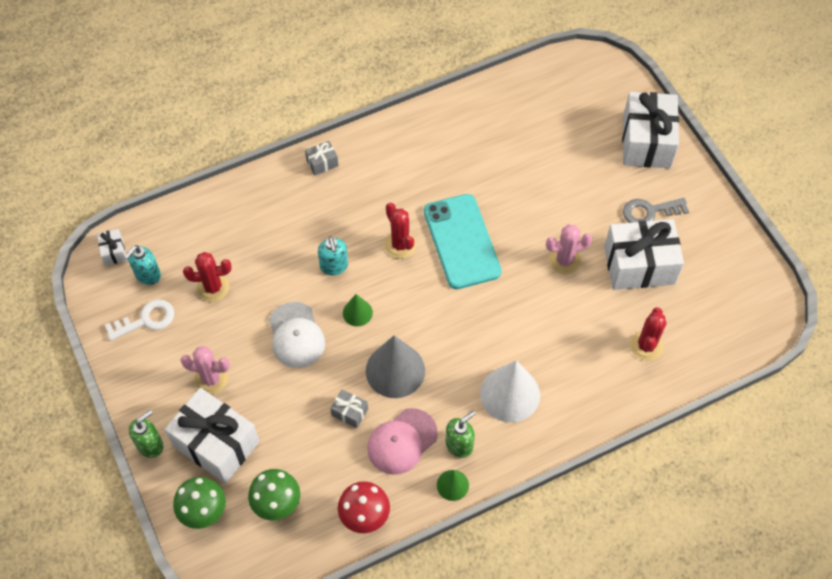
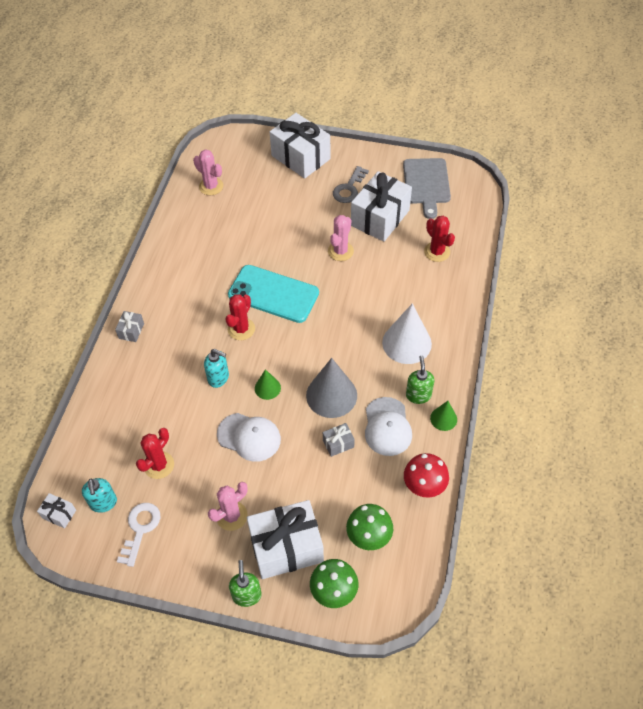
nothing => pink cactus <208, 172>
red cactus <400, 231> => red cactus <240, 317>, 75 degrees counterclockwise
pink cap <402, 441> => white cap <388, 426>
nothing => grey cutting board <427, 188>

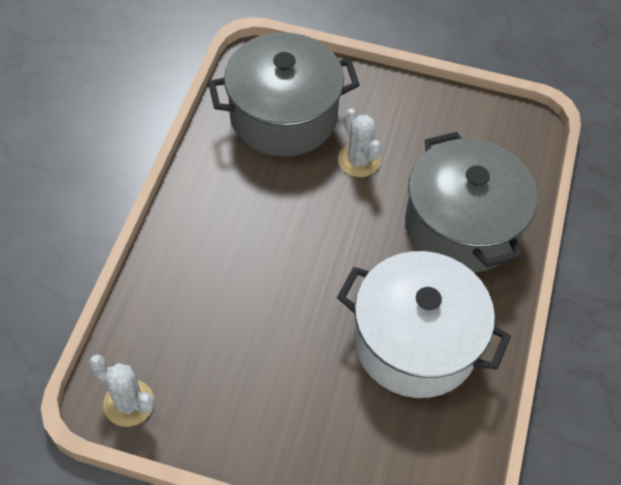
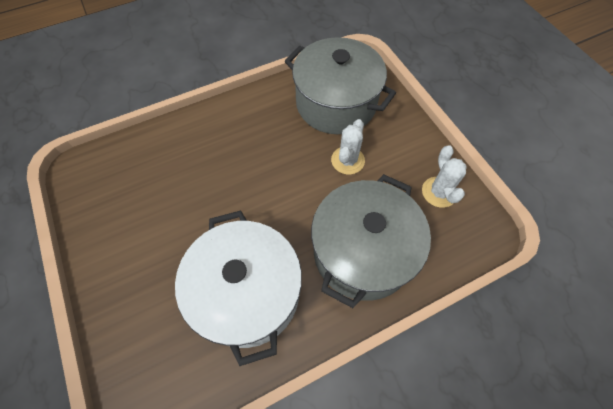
white cactus <121, 390> => white cactus <444, 176>, move

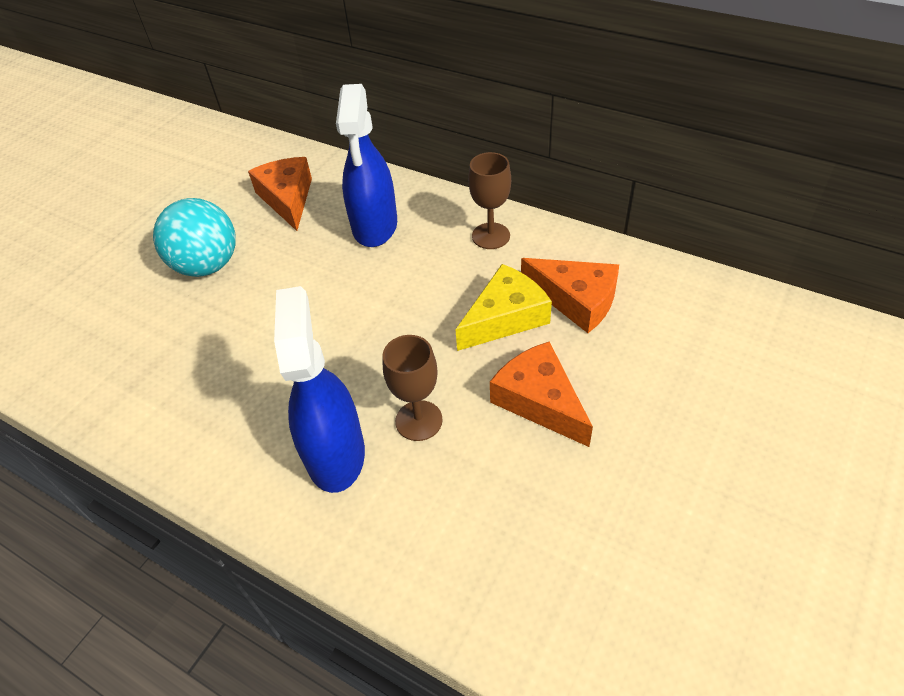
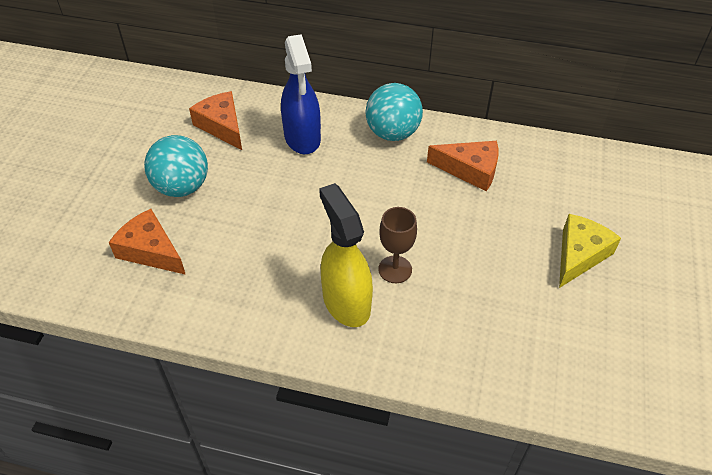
orange cheese <541, 394> => orange cheese <147, 242>, move
blue spray bottle <319, 389> => yellow spray bottle <346, 255>
brown goblet <489, 200> => turquoise ball <394, 112>
yellow cheese <503, 307> => yellow cheese <590, 251>, move

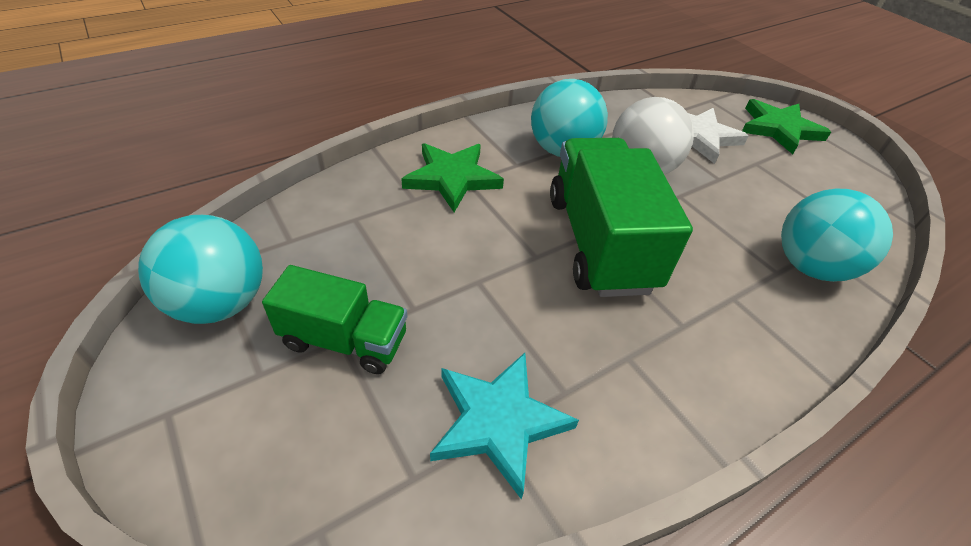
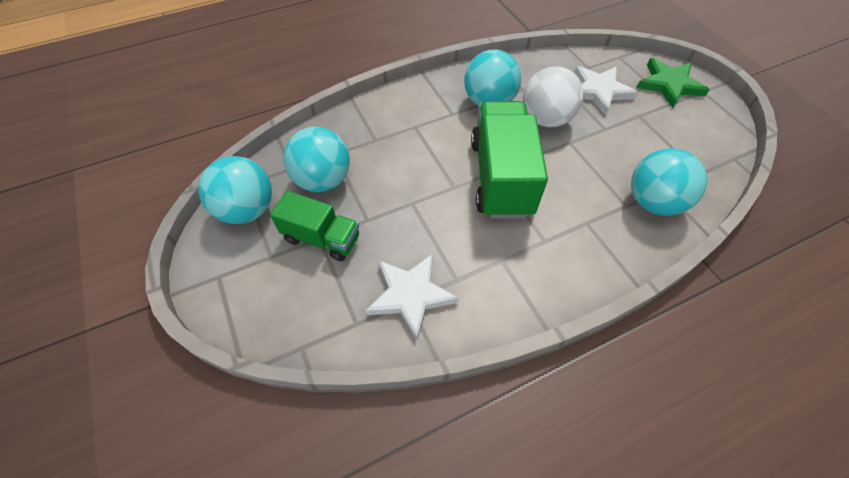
nothing => turquoise ball <316, 159>
turquoise star <504, 426> => white star <412, 297>
green star <452, 177> => nothing

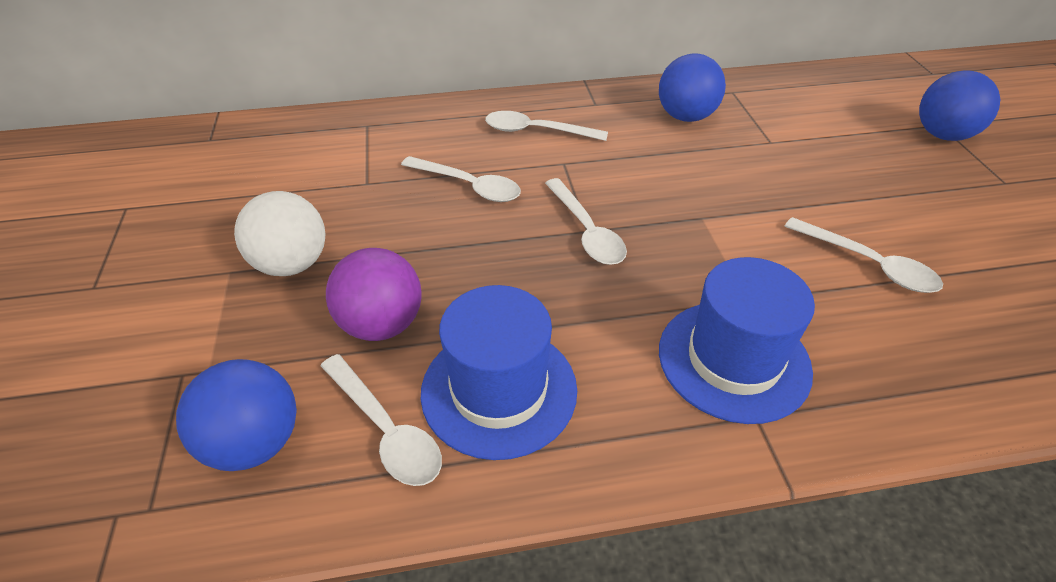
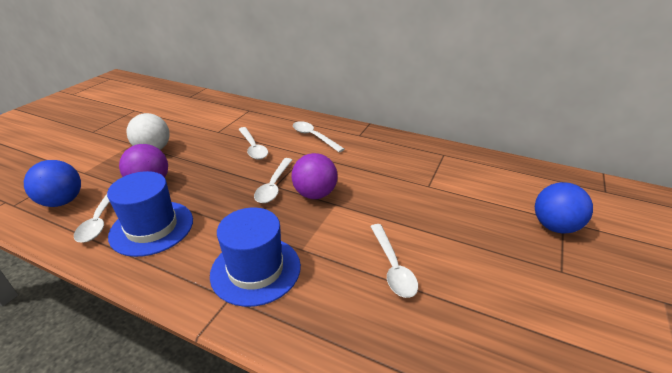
nothing => purple ball <315, 176>
blue ball <692, 87> => nothing

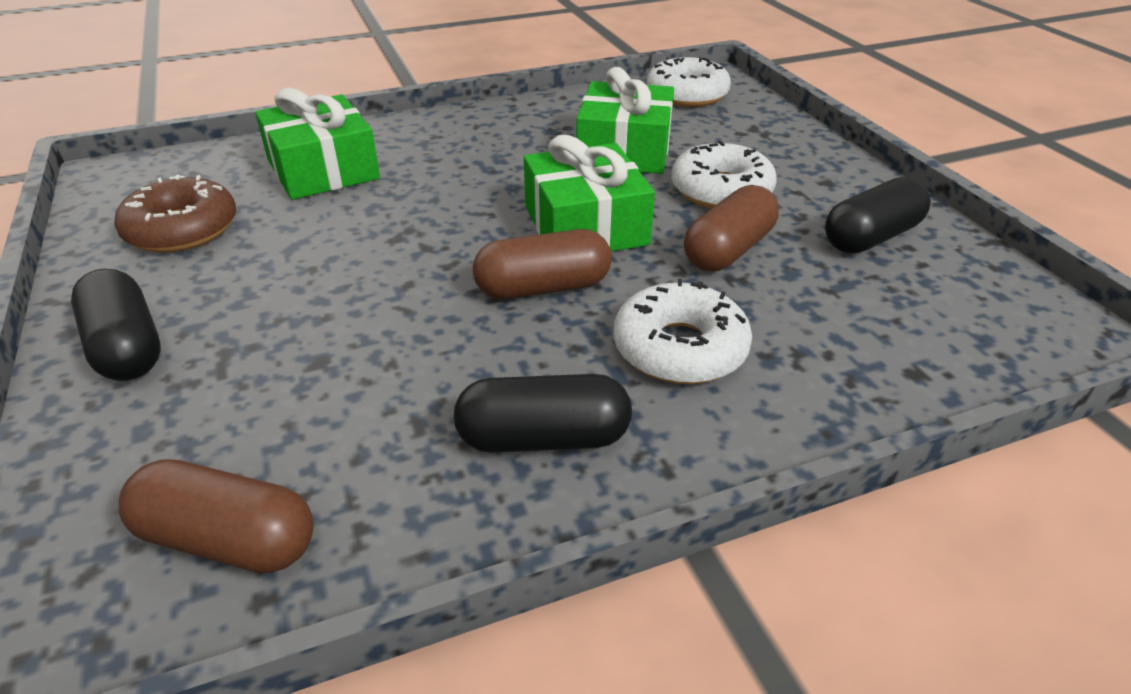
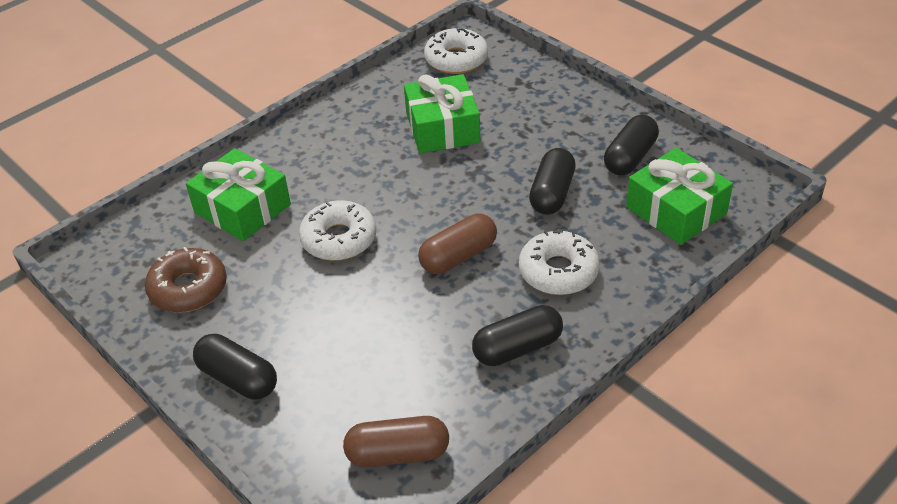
white donut <724, 174> => white donut <337, 230>, move
brown capsule <731, 228> => black capsule <552, 181>
green gift <589, 193> => green gift <679, 196>, move

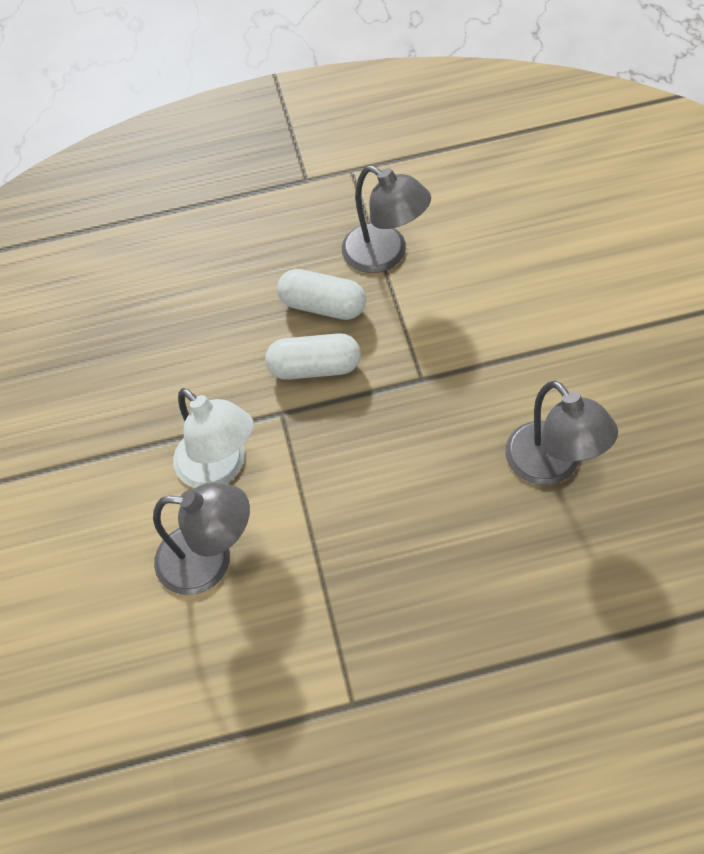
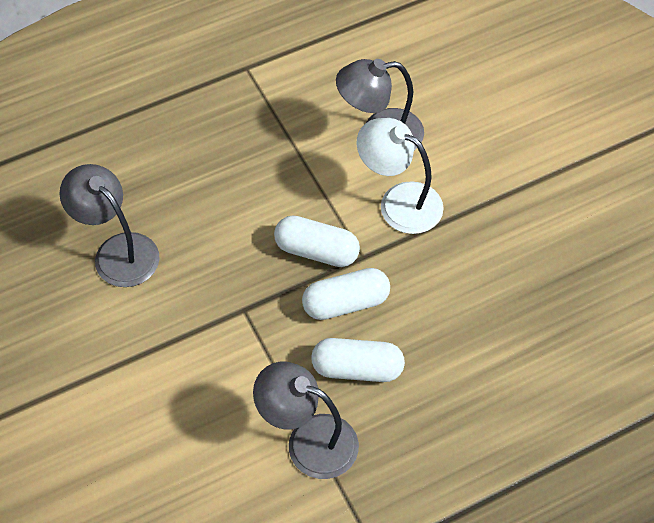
nothing => white capsule <317, 241>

**WHAT THE EXERCISE ASKS**
What is needed is a word-for-word repeat of every line from the line with "yellow cheese <503, 307>" to the end of the entries above; leave out the pictures.

**EXPECTED ANSWER**
yellow cheese <503, 307> => yellow cheese <590, 251>, move

nothing => turquoise ball <316, 159>
turquoise star <504, 426> => white star <412, 297>
green star <452, 177> => nothing

nothing => purple ball <315, 176>
blue ball <692, 87> => nothing

white donut <724, 174> => white donut <337, 230>, move
brown capsule <731, 228> => black capsule <552, 181>
green gift <589, 193> => green gift <679, 196>, move

nothing => white capsule <317, 241>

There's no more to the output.